*** Data supplied Section Begins ***
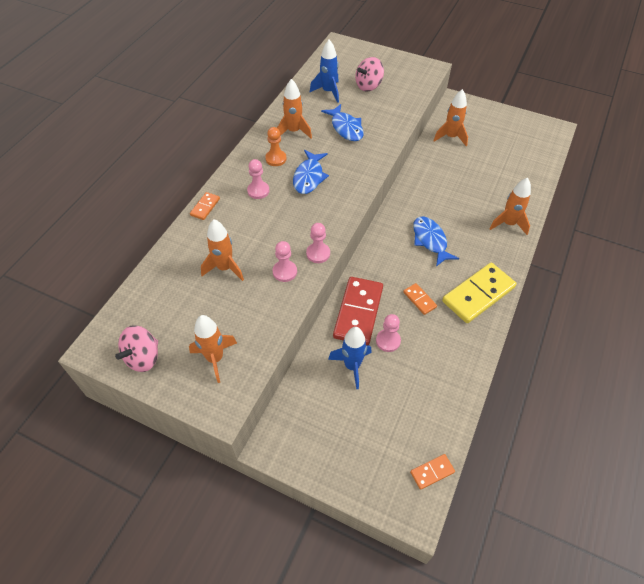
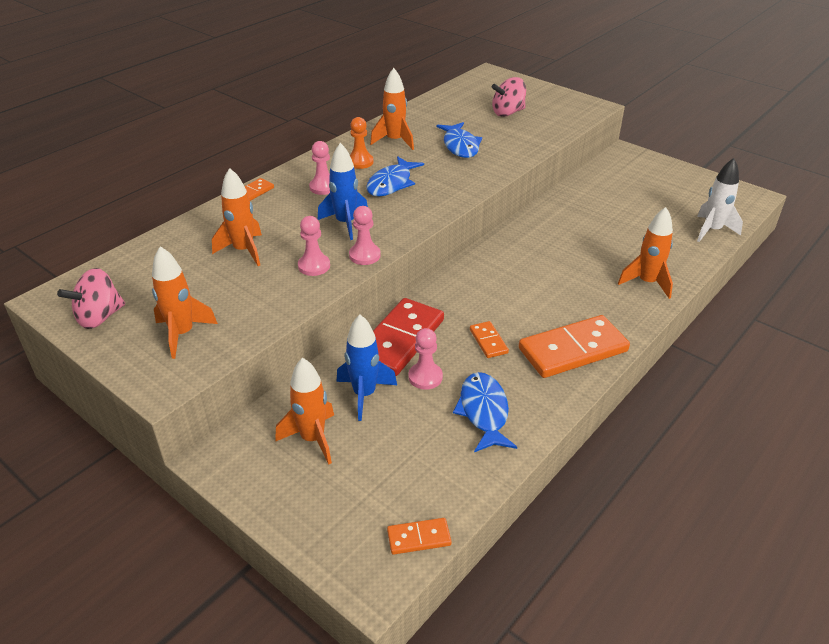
camera: 15 degrees right, 15 degrees down
(328, 92) = (455, 112): blue rocket -> blue rocket (345, 223)
(430, 240) = (530, 283): blue fish -> blue fish (483, 412)
(451, 137) = (603, 185): orange rocket -> orange rocket (312, 439)
(478, 294) = (572, 350): yellow domino -> orange domino
(537, 167) = (712, 230): none -> white rocket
*** Data supplied Section Ends ***
Each line of the material is to be output exactly. Images are not part of the expected output.

Solution for this exercise:
camera: 15 degrees right, 15 degrees down
(328, 92) = (455, 112): blue rocket -> blue rocket (345, 223)
(430, 240) = (530, 283): blue fish -> blue fish (483, 412)
(451, 137) = (603, 185): orange rocket -> orange rocket (312, 439)
(478, 294) = (572, 350): yellow domino -> orange domino
(537, 167) = (712, 230): none -> white rocket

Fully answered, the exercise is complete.